Data excerpts Start Marker

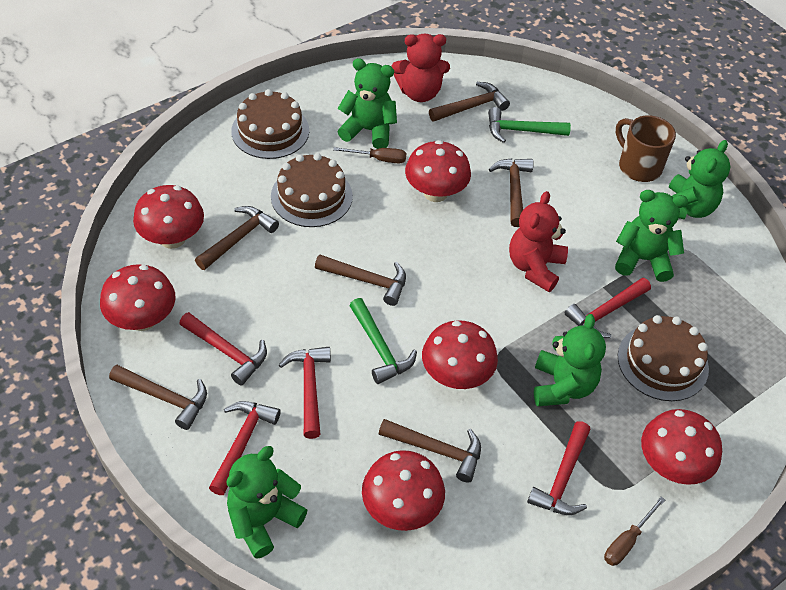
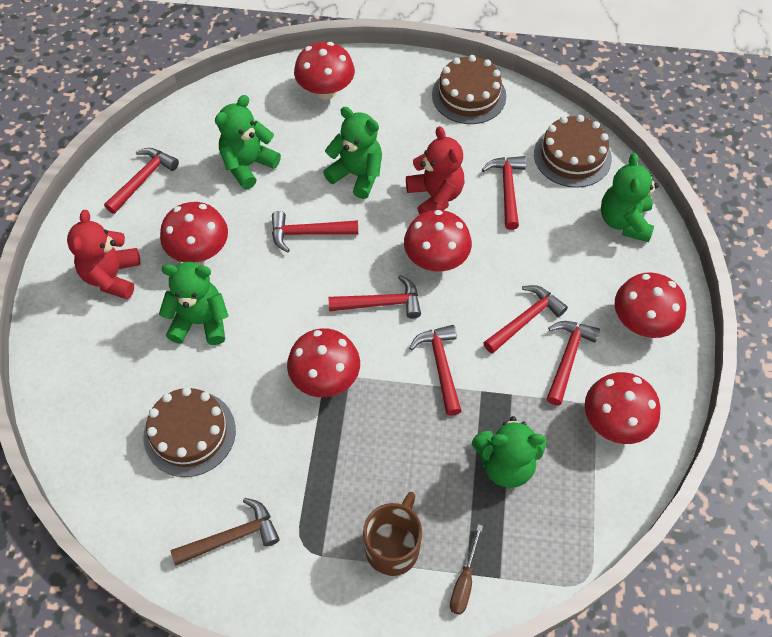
brown hammer: 6 -> 1
brown screwdriver: 2 -> 1
green hammer: 2 -> 0
red hammer: 5 -> 7

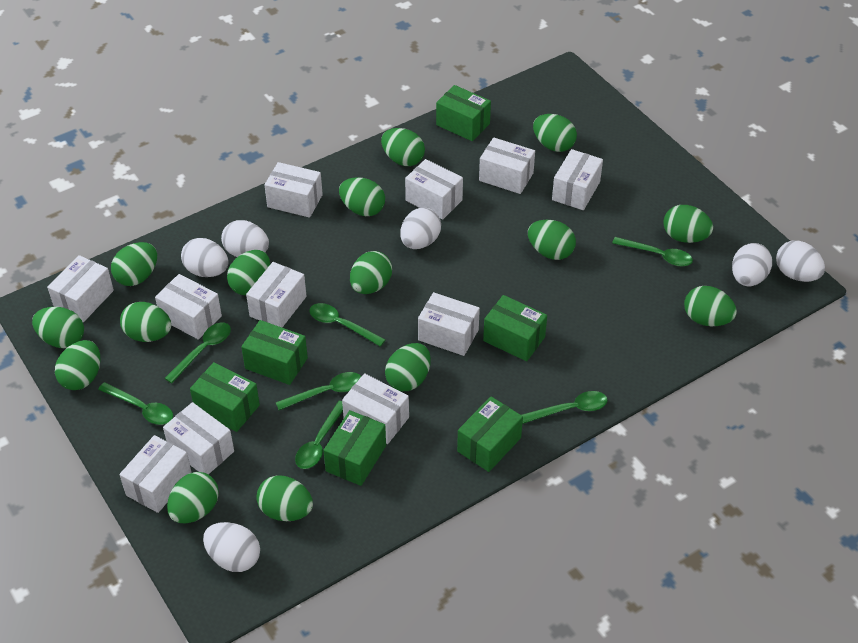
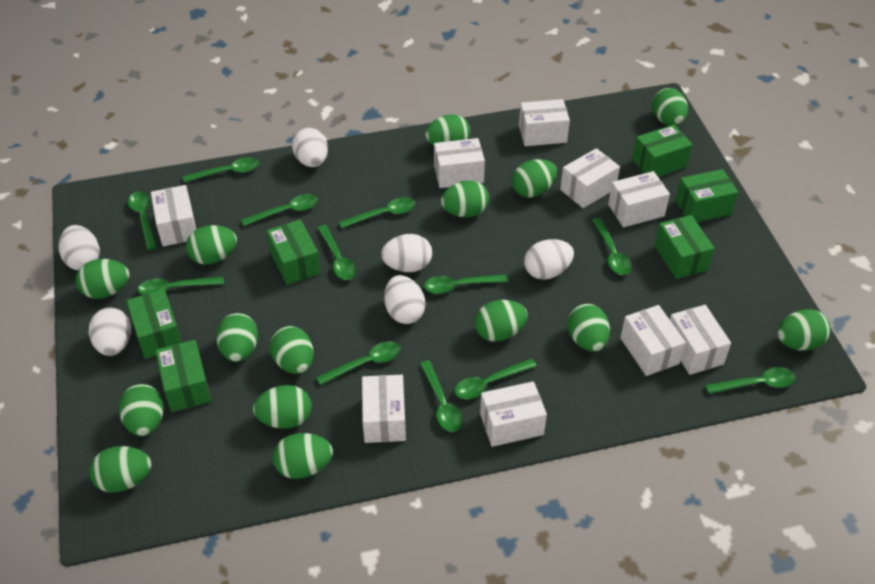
green spoon: 7 -> 12
white box: 11 -> 9

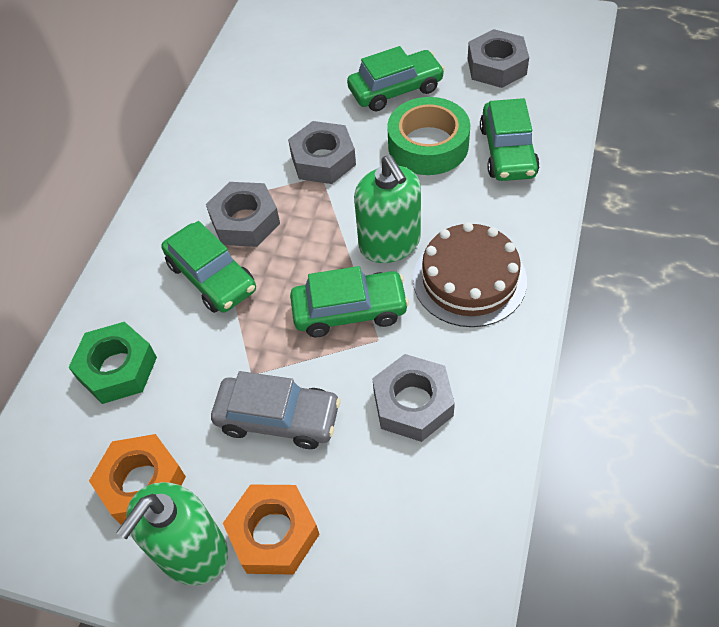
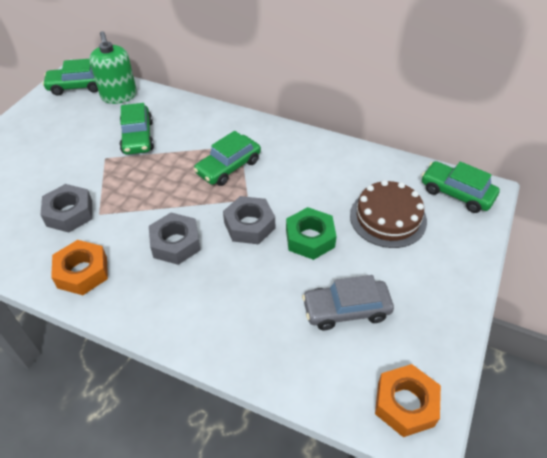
green soap dispenser: 2 -> 1
green tape: 1 -> 0
grey nut: 4 -> 3

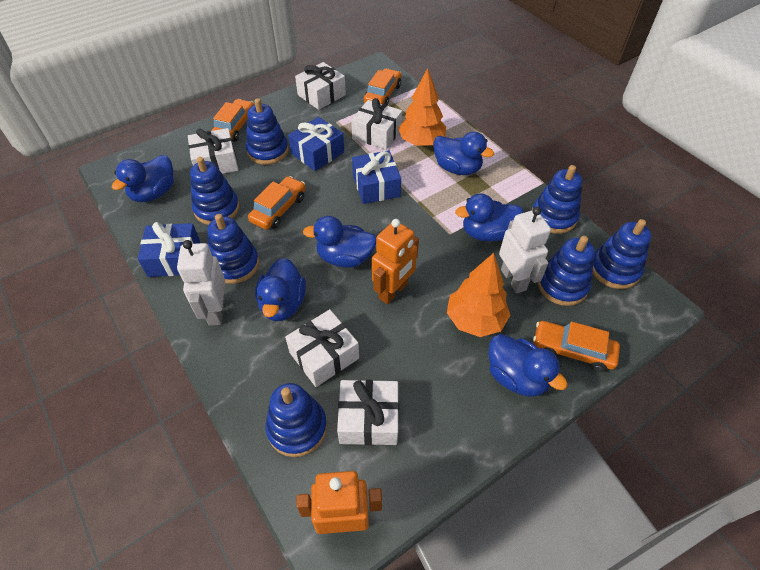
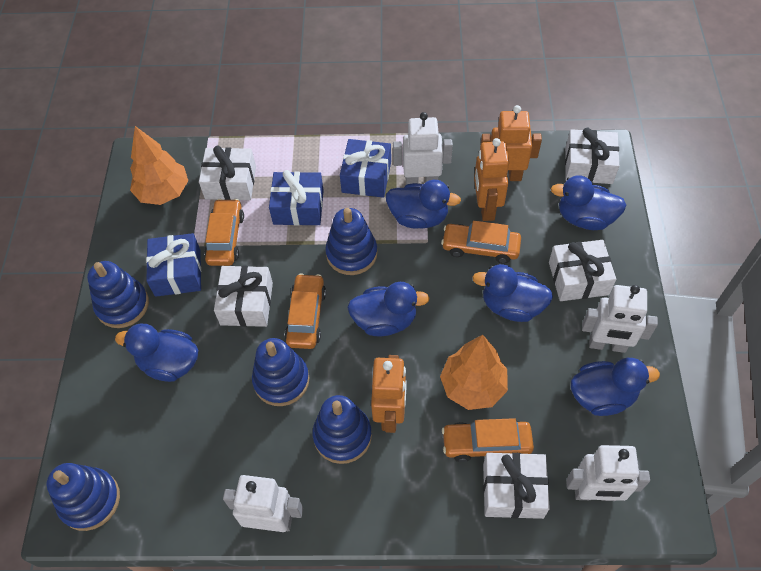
blue stacking toy: 7 -> 5
orange robot: 2 -> 3
white robot: 2 -> 4

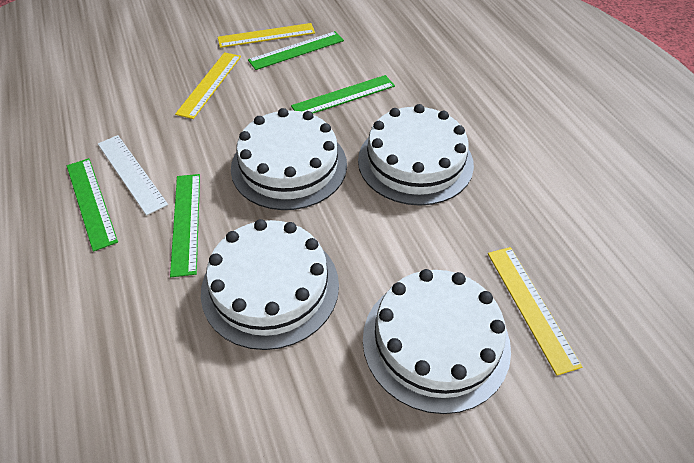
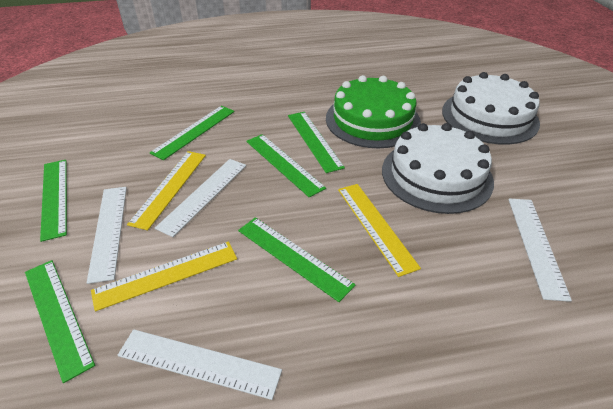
green cake: 0 -> 1
green ruler: 4 -> 6
white cake: 4 -> 2
white ruler: 1 -> 4

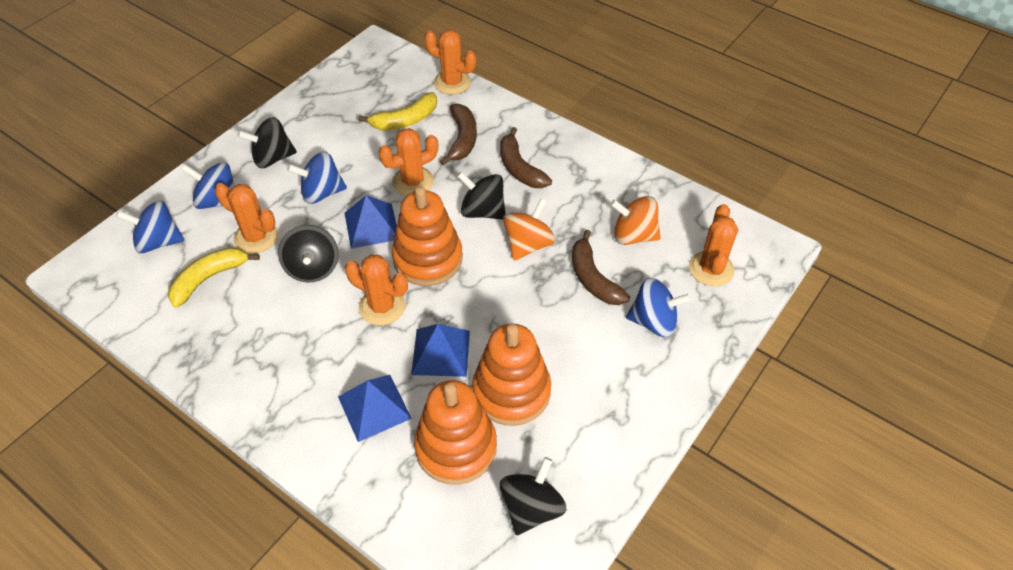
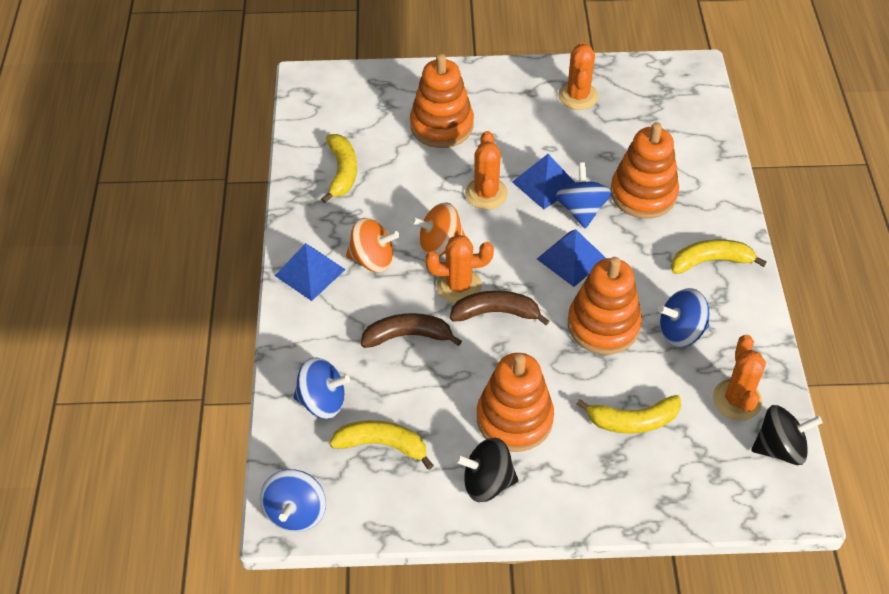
black spinning top: 4 -> 2
brown banana: 3 -> 2
orange cactus: 5 -> 4
orange stacking toy: 3 -> 4
yellow banana: 2 -> 4

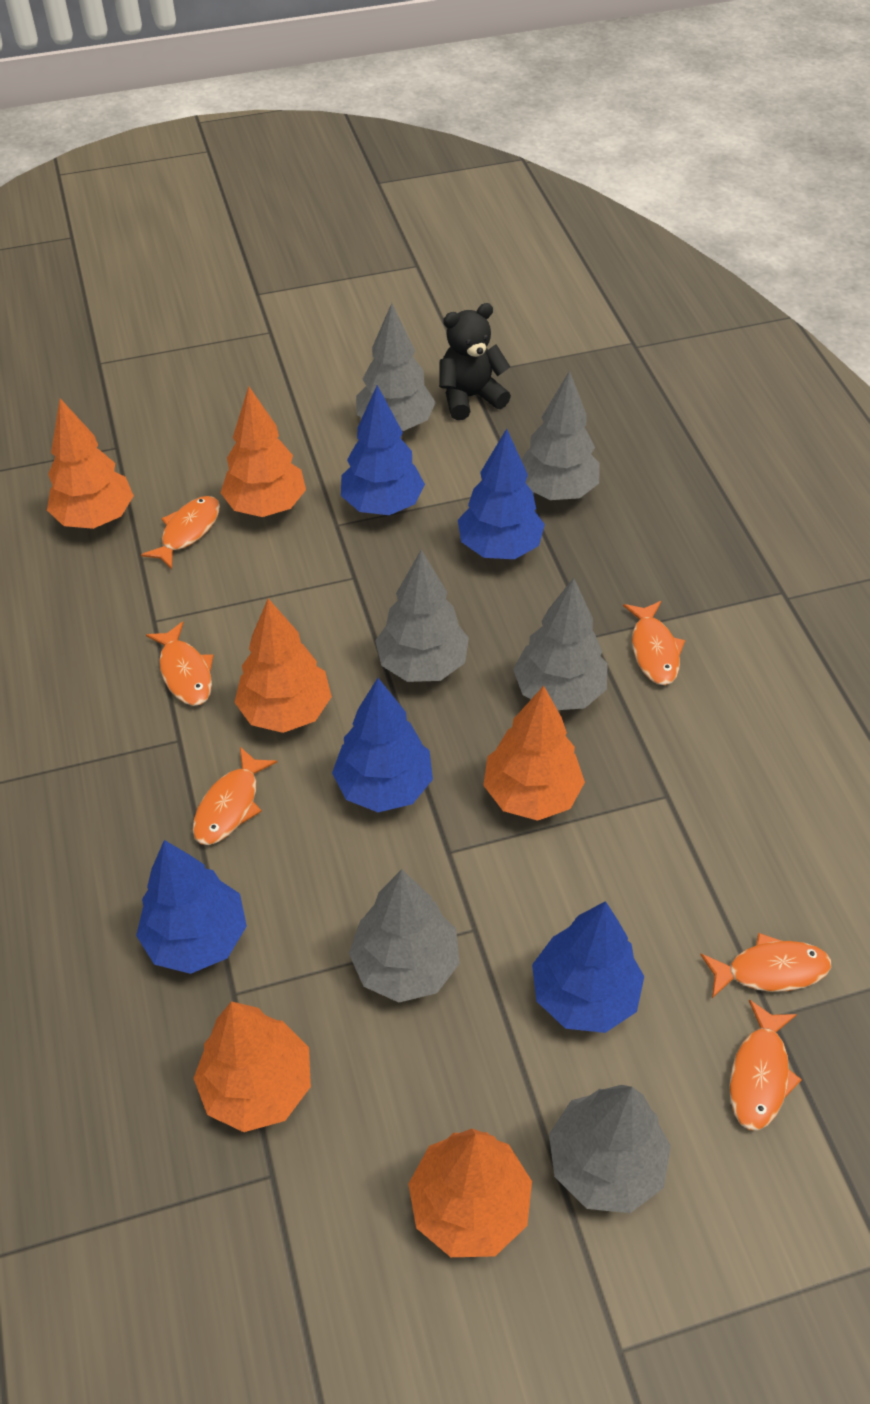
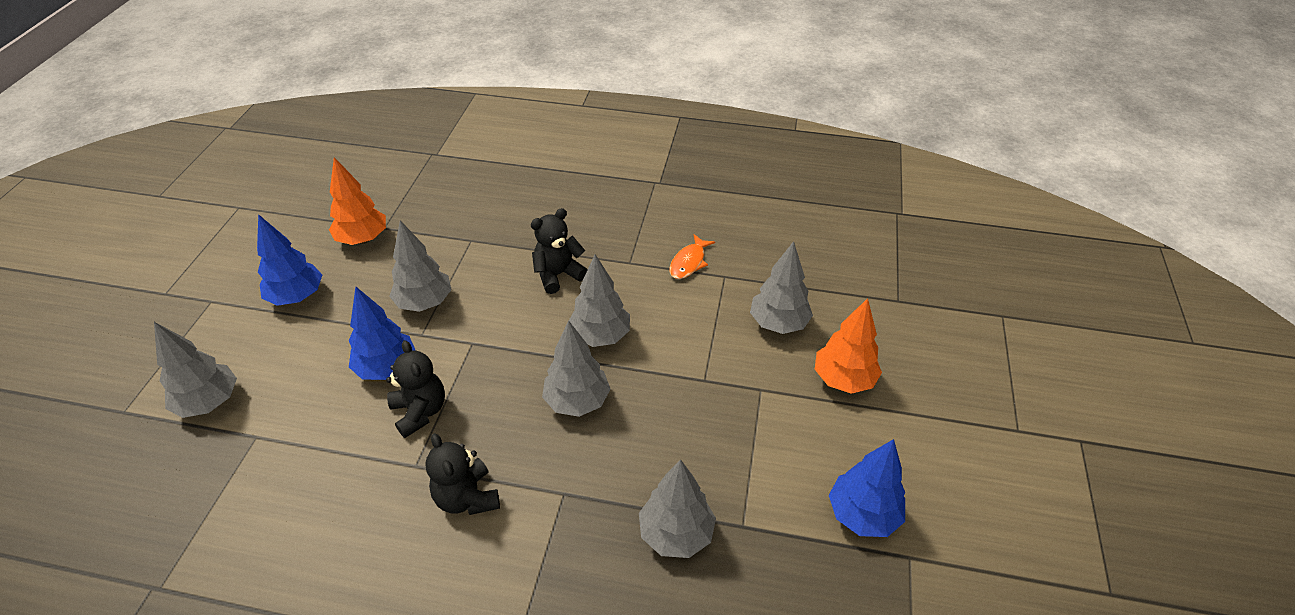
black teddy bear: 1 -> 3
blue tree: 5 -> 3
orange fish: 6 -> 1
orange tree: 6 -> 2

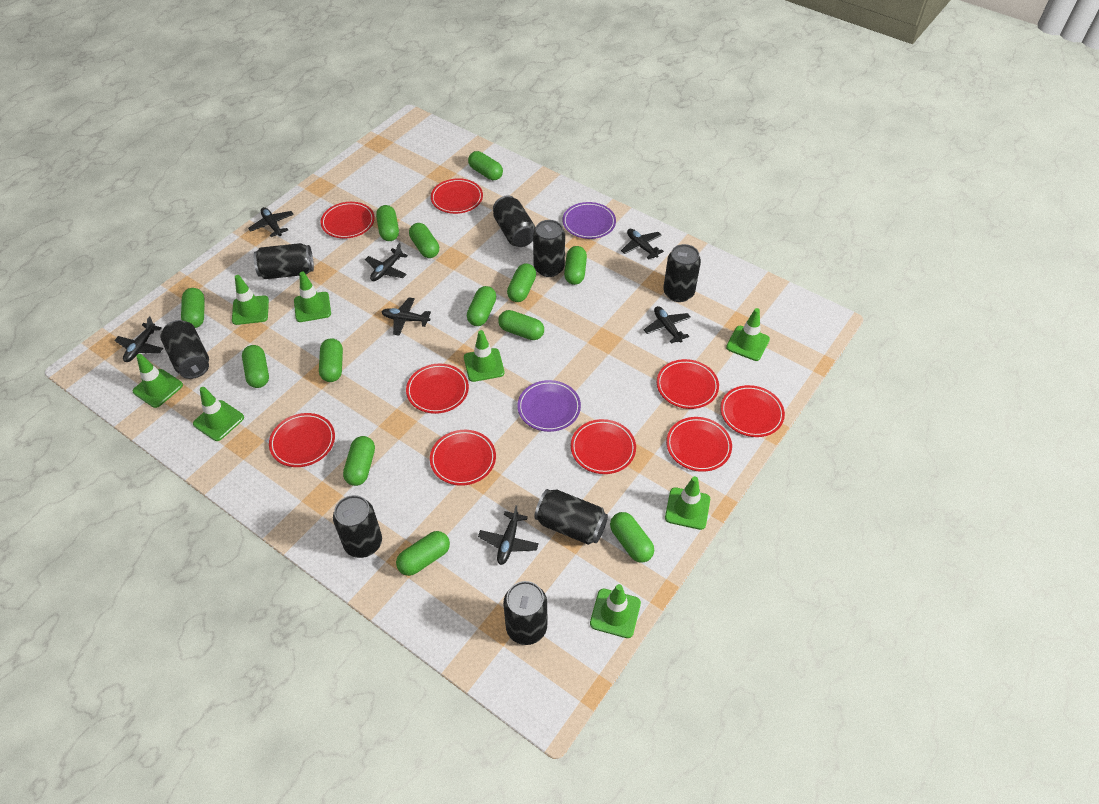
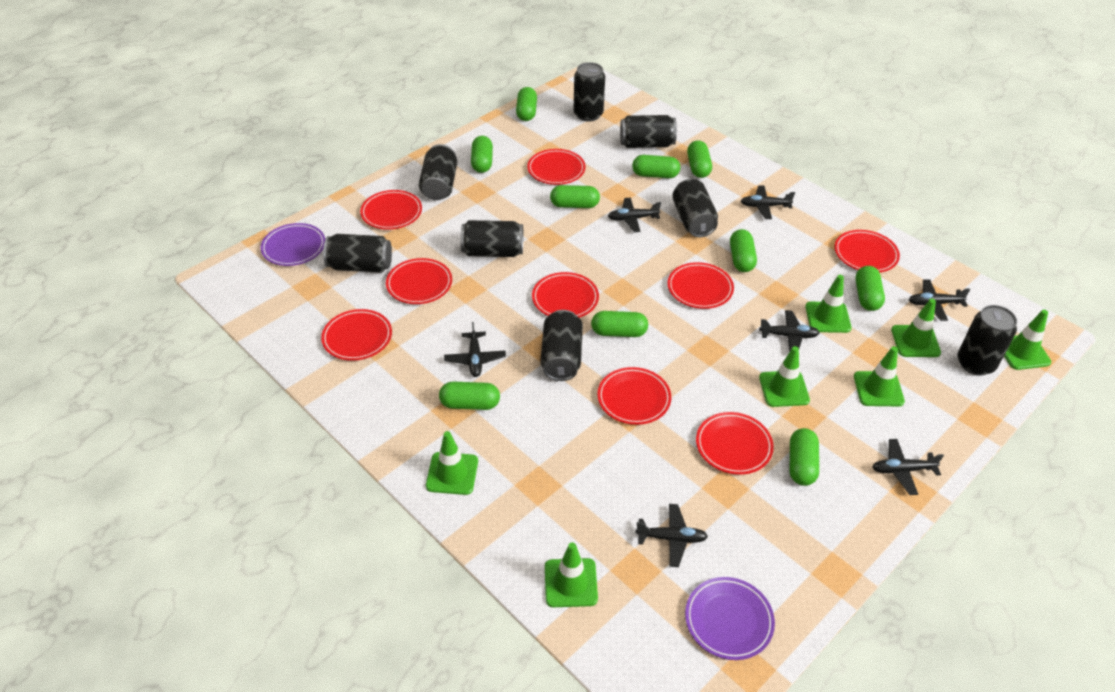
green capsule: 13 -> 10
green traffic cone: 8 -> 7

Data excerpts End Marker

• **Task goal**: Please write out the lines above exactly, from the one that contains "green soap dispenser: 2 -> 1" through the final line, and include none of the pictures.

• **Task answer**:
green soap dispenser: 2 -> 1
green tape: 1 -> 0
grey nut: 4 -> 3

blue stacking toy: 7 -> 5
orange robot: 2 -> 3
white robot: 2 -> 4

green cake: 0 -> 1
green ruler: 4 -> 6
white cake: 4 -> 2
white ruler: 1 -> 4

black spinning top: 4 -> 2
brown banana: 3 -> 2
orange cactus: 5 -> 4
orange stacking toy: 3 -> 4
yellow banana: 2 -> 4

black teddy bear: 1 -> 3
blue tree: 5 -> 3
orange fish: 6 -> 1
orange tree: 6 -> 2

green capsule: 13 -> 10
green traffic cone: 8 -> 7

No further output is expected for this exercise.